▸ WHAT TO DO
Give the whole listing below once more, exactly, without pictures.
======== DATASET EXCERPT ========
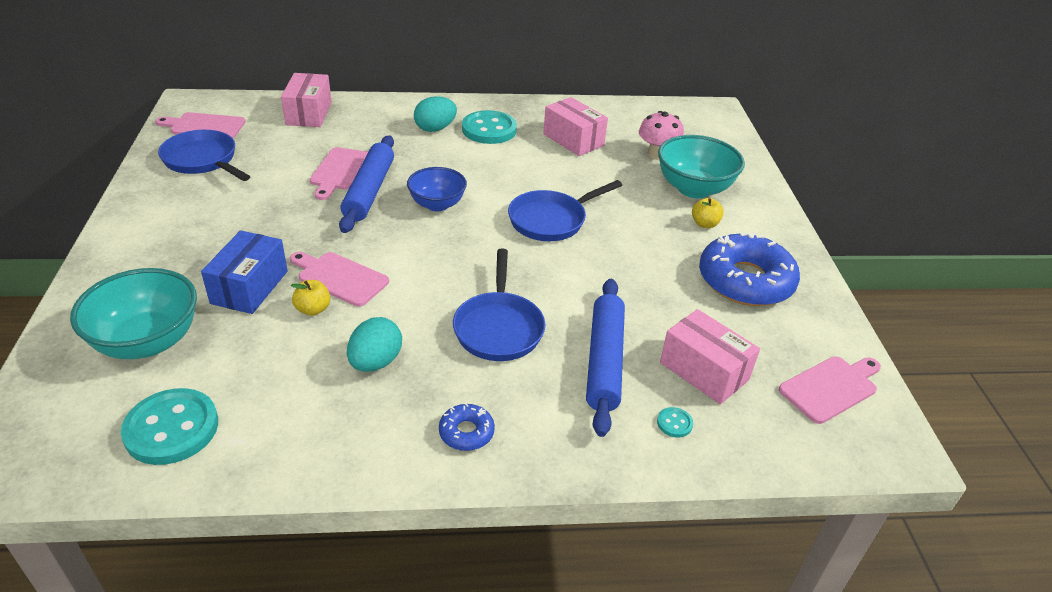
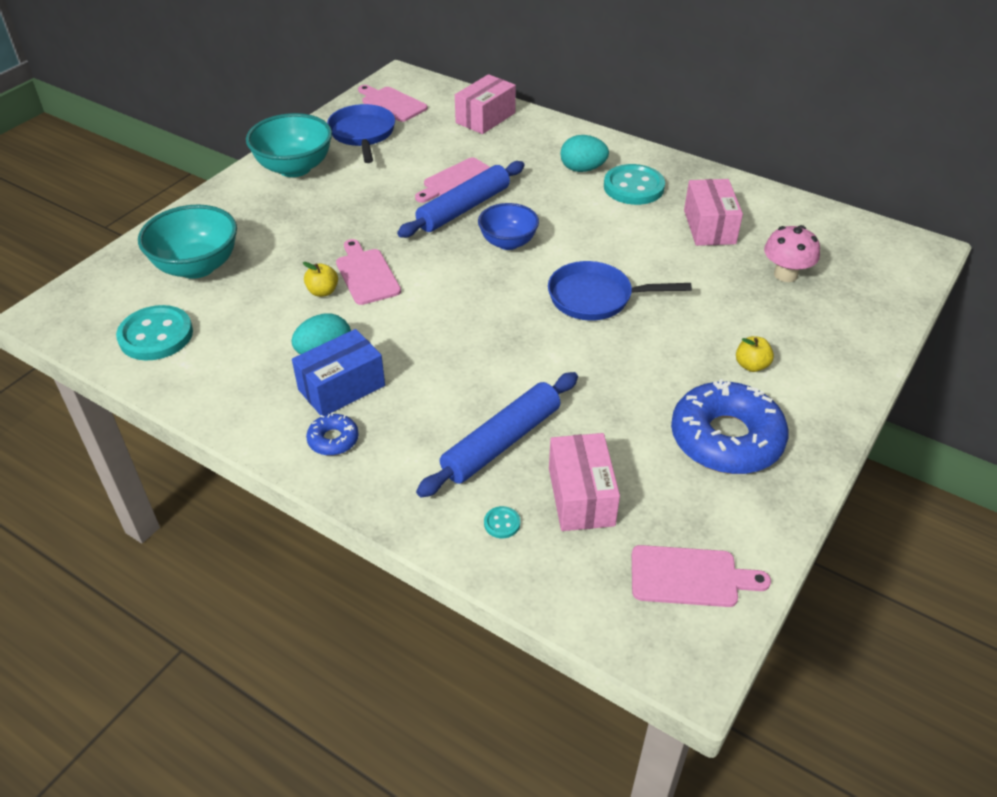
camera: 40 degrees right, 5 degrees up
blue box [201,230,288,314] -> blue box moved to [292,329,385,416]
blue pan [453,249,545,361] -> none
turquoise bowl [658,135,745,198] -> turquoise bowl moved to [246,113,332,177]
========
▸ TASK ANSWER
camera: 40 degrees right, 5 degrees up
blue box [201,230,288,314] -> blue box moved to [292,329,385,416]
blue pan [453,249,545,361] -> none
turquoise bowl [658,135,745,198] -> turquoise bowl moved to [246,113,332,177]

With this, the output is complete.